(Your task): Exclude all pictures, then copy each of the records exactly as written.

(Data provided):
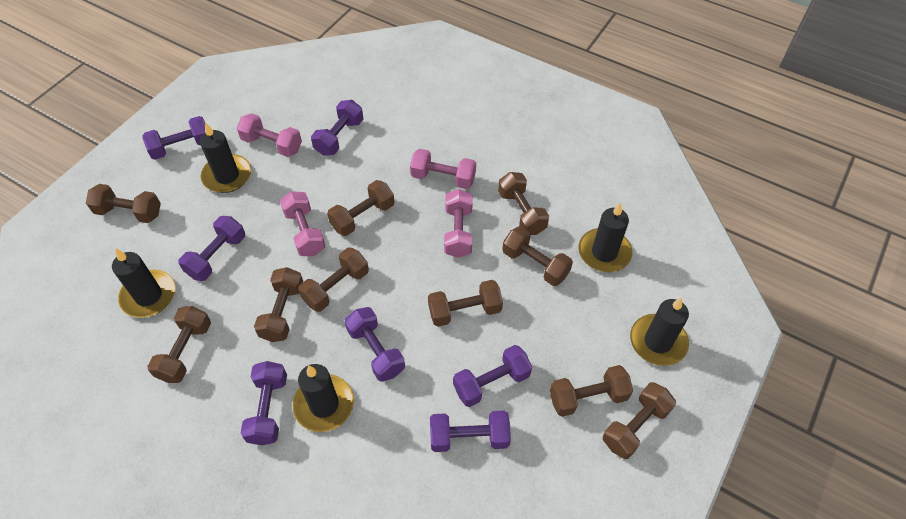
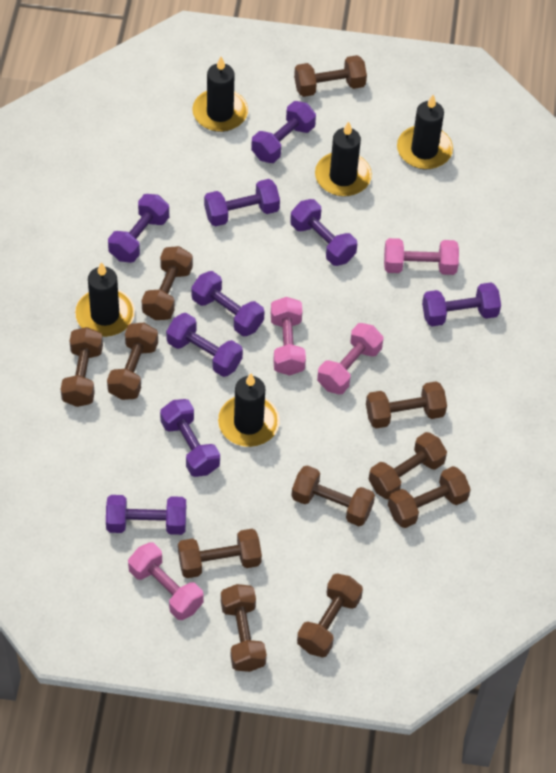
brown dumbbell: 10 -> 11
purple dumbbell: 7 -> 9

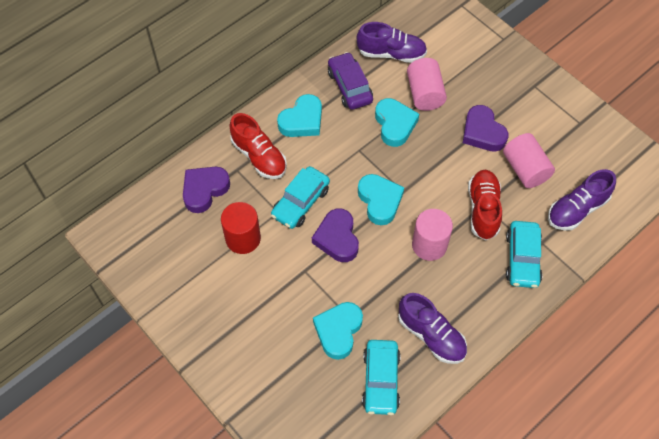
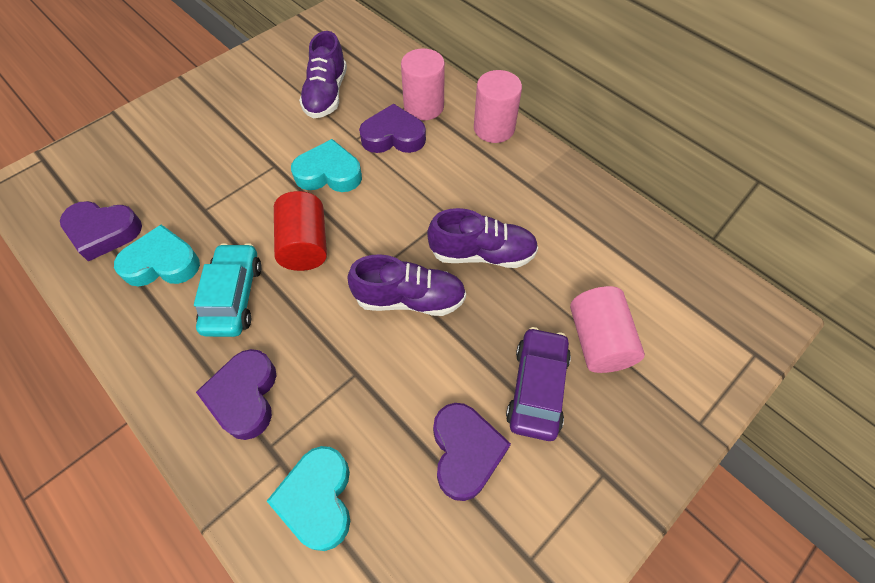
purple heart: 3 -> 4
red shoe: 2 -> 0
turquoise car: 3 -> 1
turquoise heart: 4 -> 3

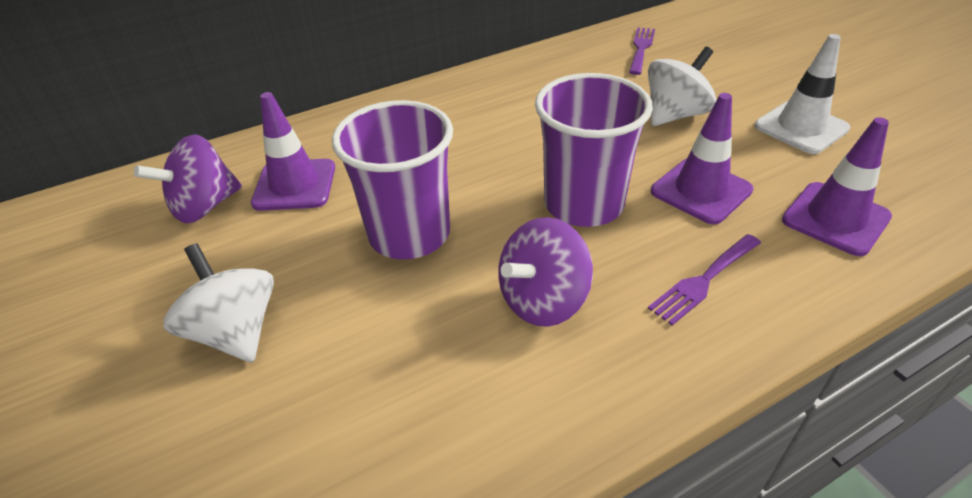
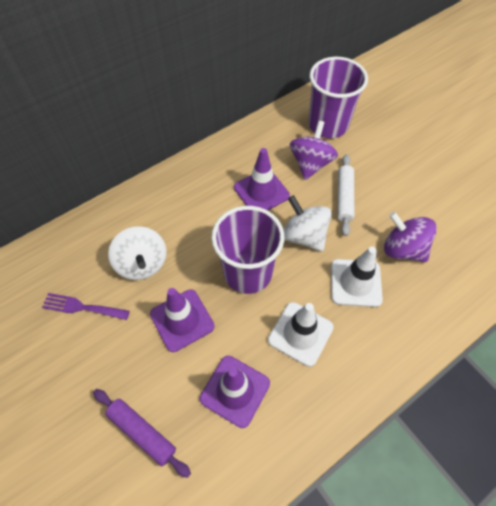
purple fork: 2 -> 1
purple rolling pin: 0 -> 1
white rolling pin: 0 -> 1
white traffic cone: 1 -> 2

(Task output):
brown dumbbell: 10 -> 11
purple dumbbell: 7 -> 9

purple heart: 3 -> 4
red shoe: 2 -> 0
turquoise car: 3 -> 1
turquoise heart: 4 -> 3

purple fork: 2 -> 1
purple rolling pin: 0 -> 1
white rolling pin: 0 -> 1
white traffic cone: 1 -> 2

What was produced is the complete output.